§ Task details: Pick out all lines of the entries that include the word "none" and copy them.

[Revision comparison data]
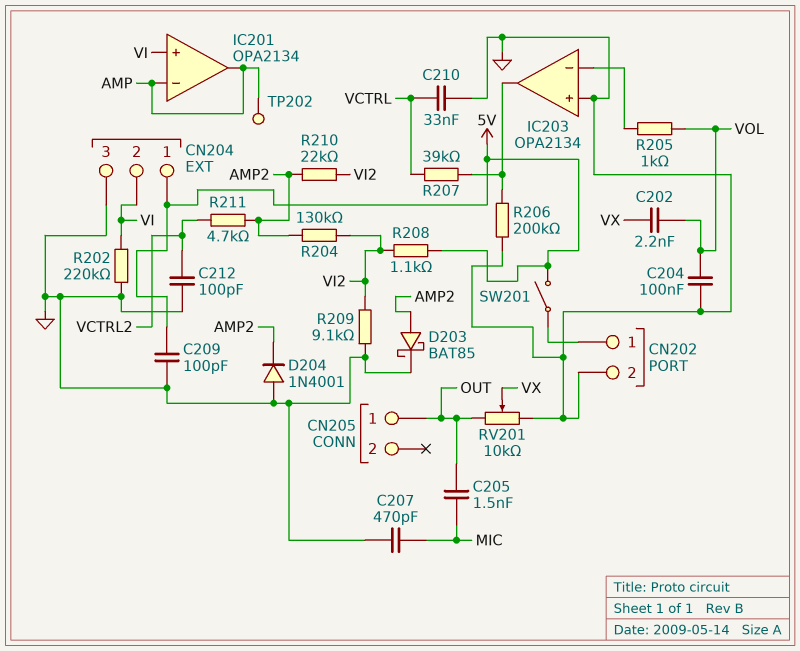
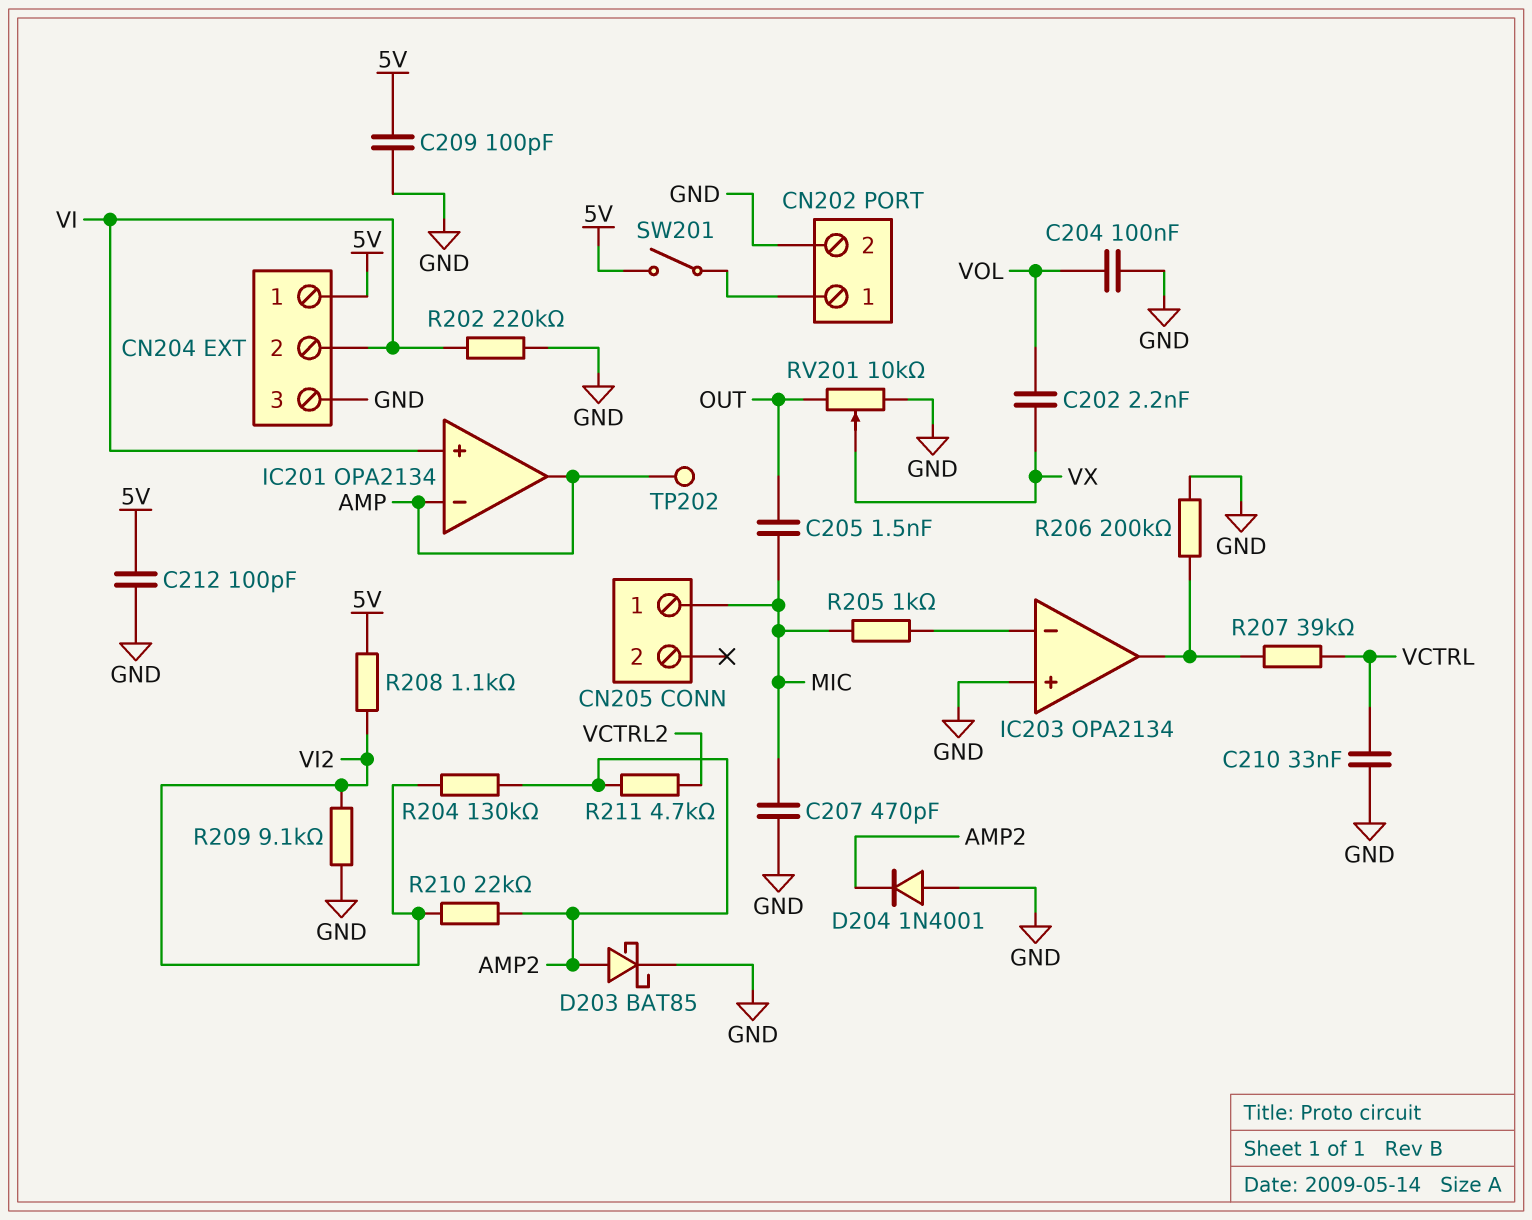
C212: 100pF (GND, VCTRL2) -> 100pF (5V, GND)
CN205 pin 1: OUT -> MIC
R205: 1k (IC203/in-, VOL) -> 1k (IC203/in-, MIC)

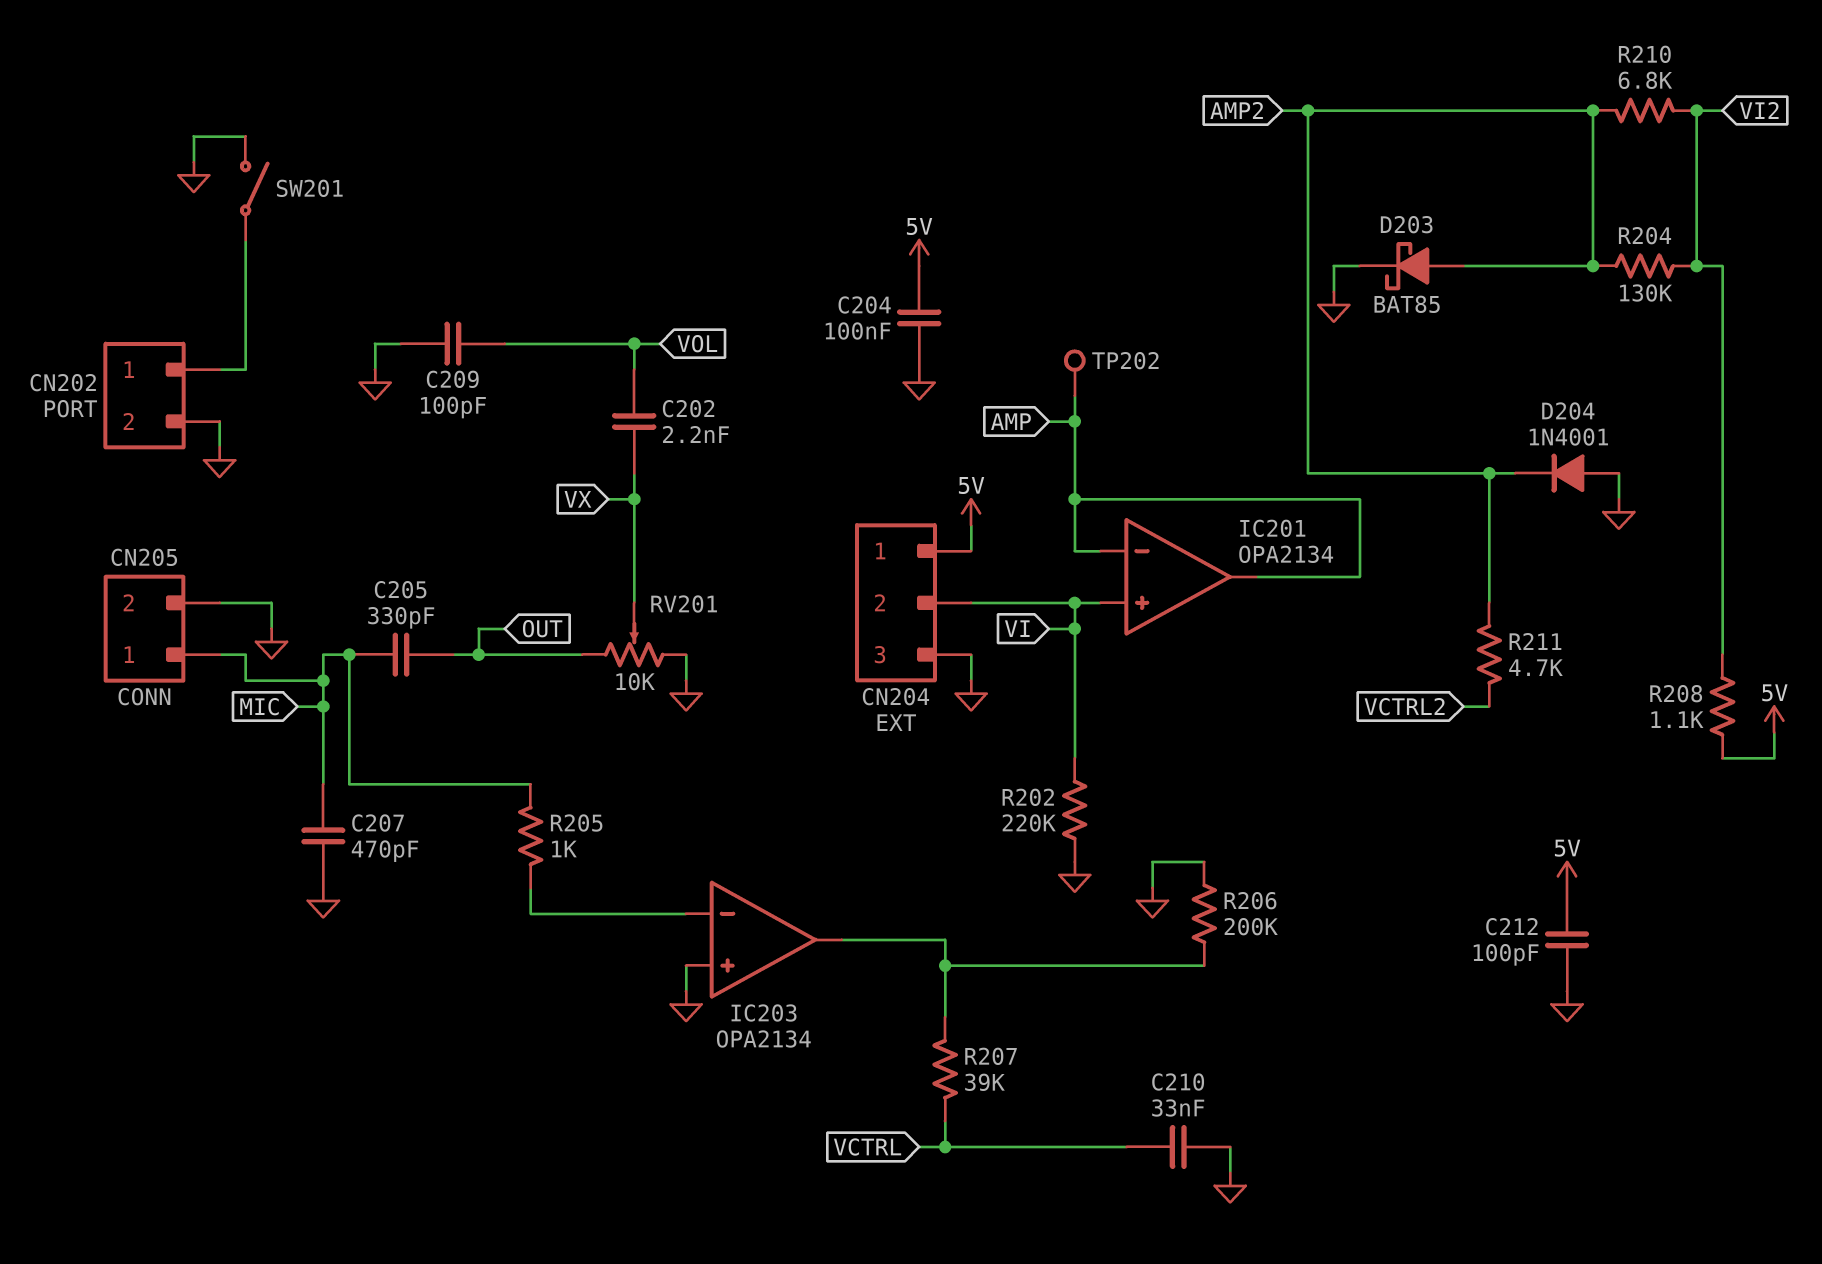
C204: 100nF (GND, VOL) -> 100nF (5V, GND)
C205: 1.5nF (MIC, OUT) -> 330pF (MIC, OUT)
C209: 100pF (5V, GND) -> 100pF (GND, VOL)
CN205 pin 2: none -> GND
R209: 9.1k (GND, VI2) -> none
R210: 22k (AMP2, VI2) -> 6.8k (AMP2, VI2)
SW201: switch (5V, CN202/1) -> switch (CN202/1, GND)

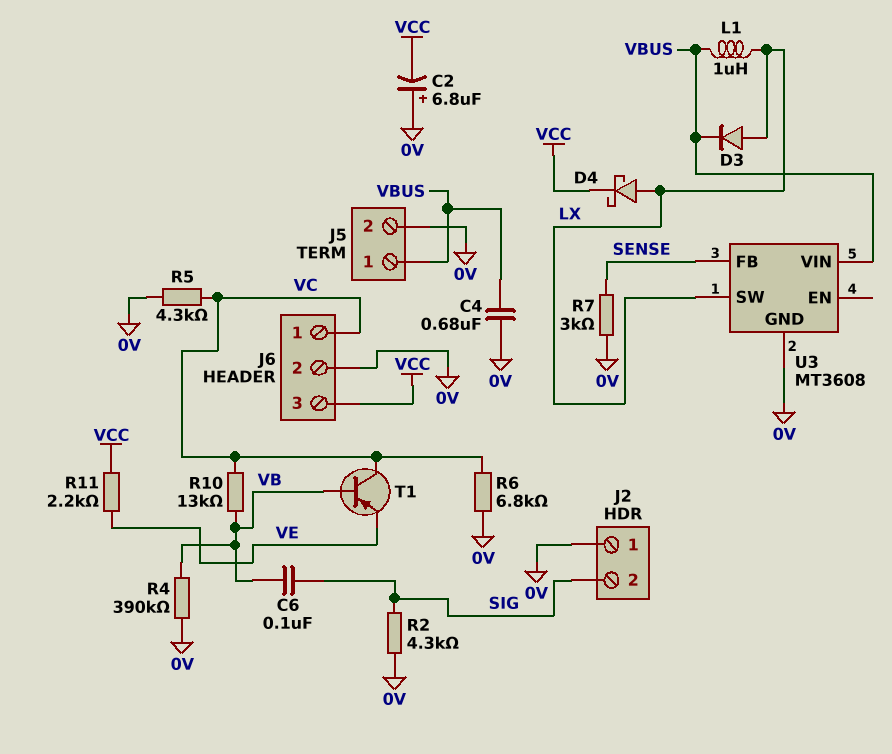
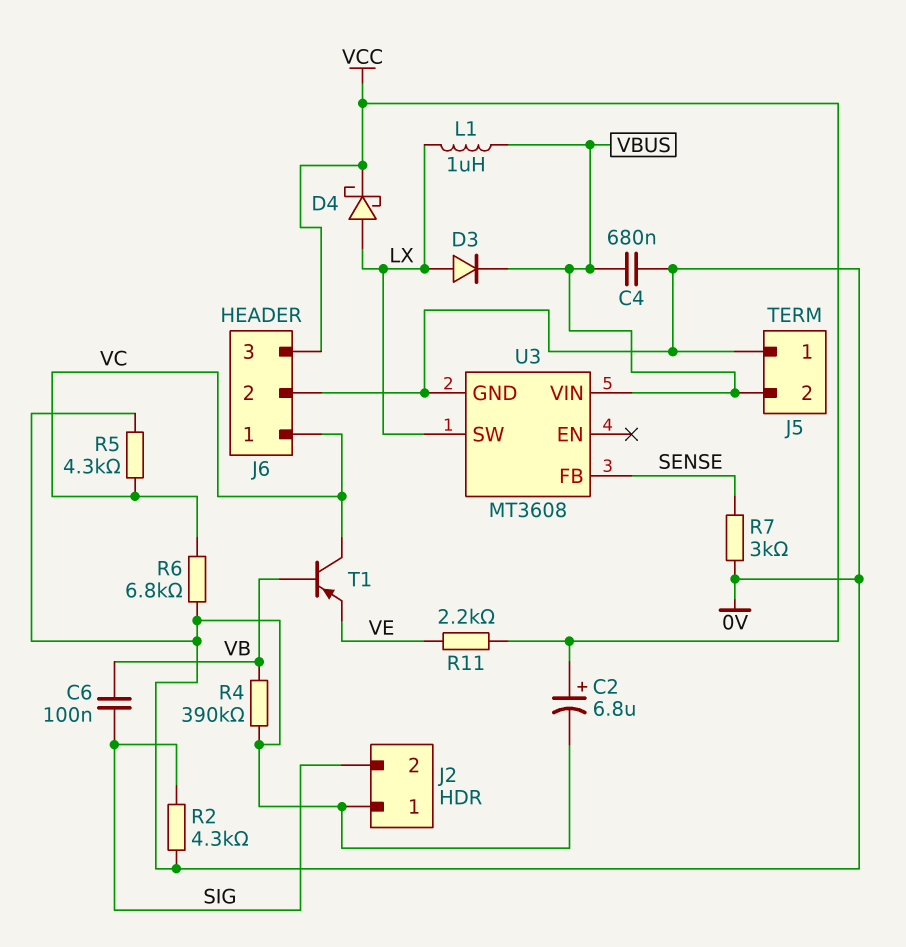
C2: 6.8uF (plus 0V, minus VCC) -> 6.8uF (plus VCC, minus 0V)
J5 pin 1: VBUS -> 0V
J5 pin 2: 0V -> VBUS
R10: 13k (VB, VC) -> none

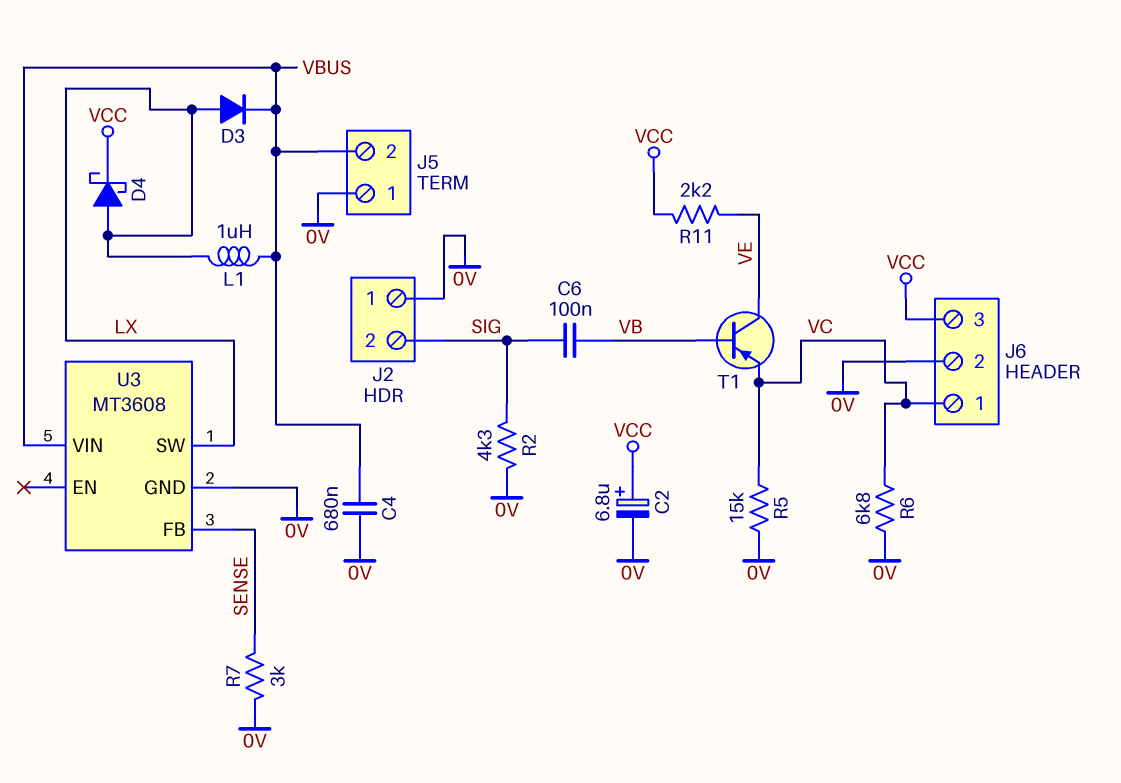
R4: 390k (0V, VB) -> none
R5: 4.3k (0V, VC) -> 15k (0V, VC)
T1: PNP (B VB, C VC, E VE) -> PNP (B VB, C VE, E VC)

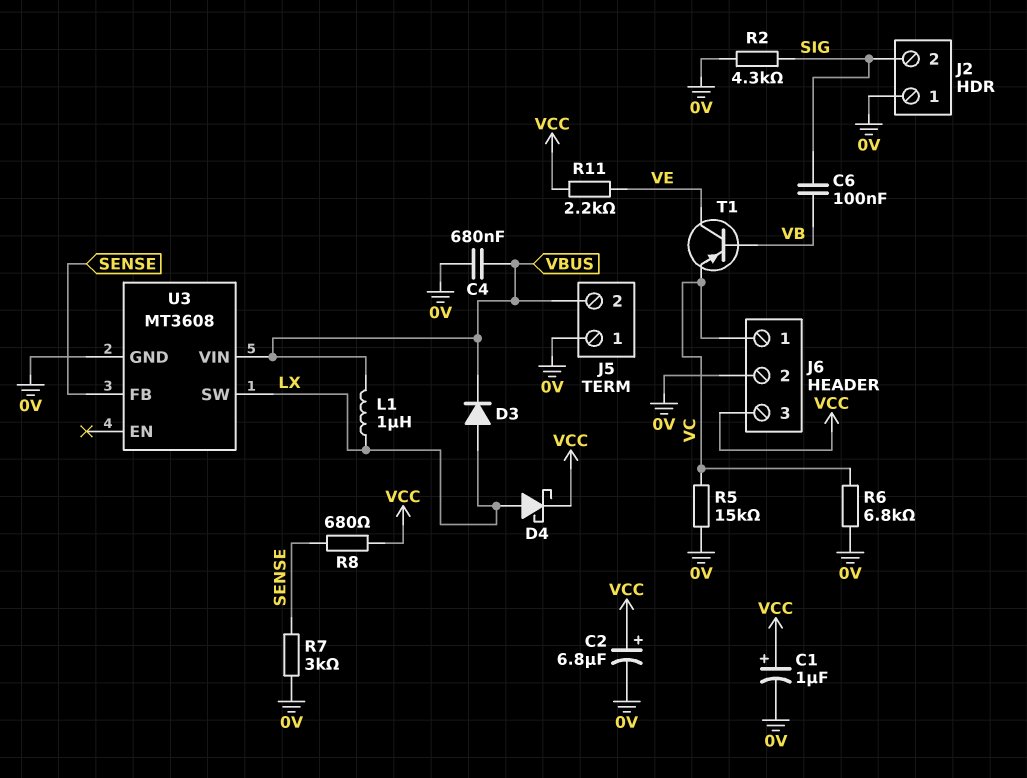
C1: none -> 1uF (plus VCC, minus 0V)
R8: none -> 680 (SENSE, VCC)

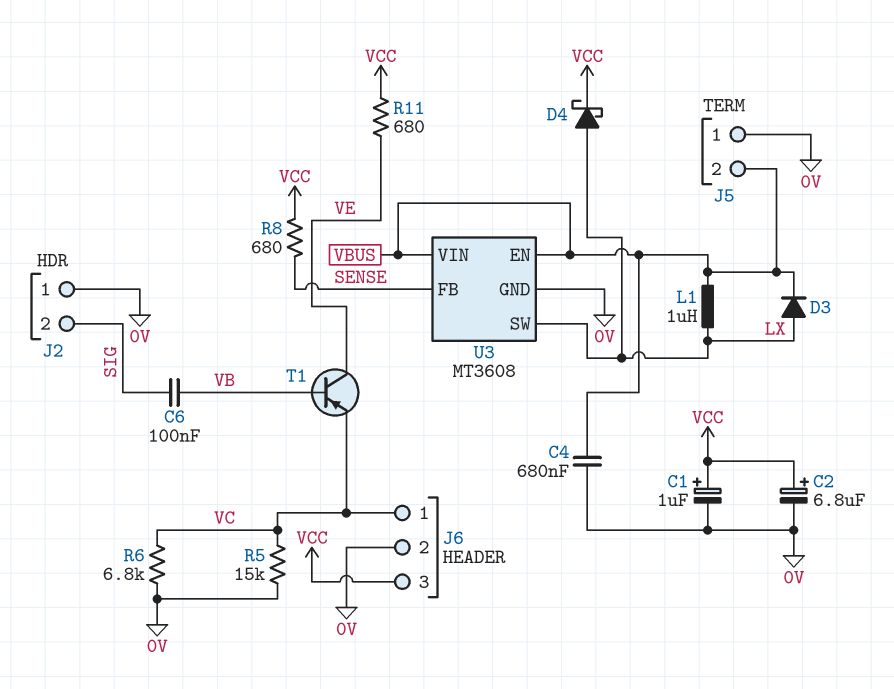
R2: 4.3k (0V, SIG) -> none
R7: 3k (0V, SENSE) -> none
R11: 2.2k (VCC, VE) -> 680 (VCC, VE)
U3 pin EN: none -> VBUS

§ Output:
CN205 pin 2: none -> GND
R209: 9.1k (GND, VI2) -> none
R10: 13k (VB, VC) -> none
R4: 390k (0V, VB) -> none
C1: none -> 1uF (plus VCC, minus 0V)
R8: none -> 680 (SENSE, VCC)
R2: 4.3k (0V, SIG) -> none
R7: 3k (0V, SENSE) -> none
U3 pin EN: none -> VBUS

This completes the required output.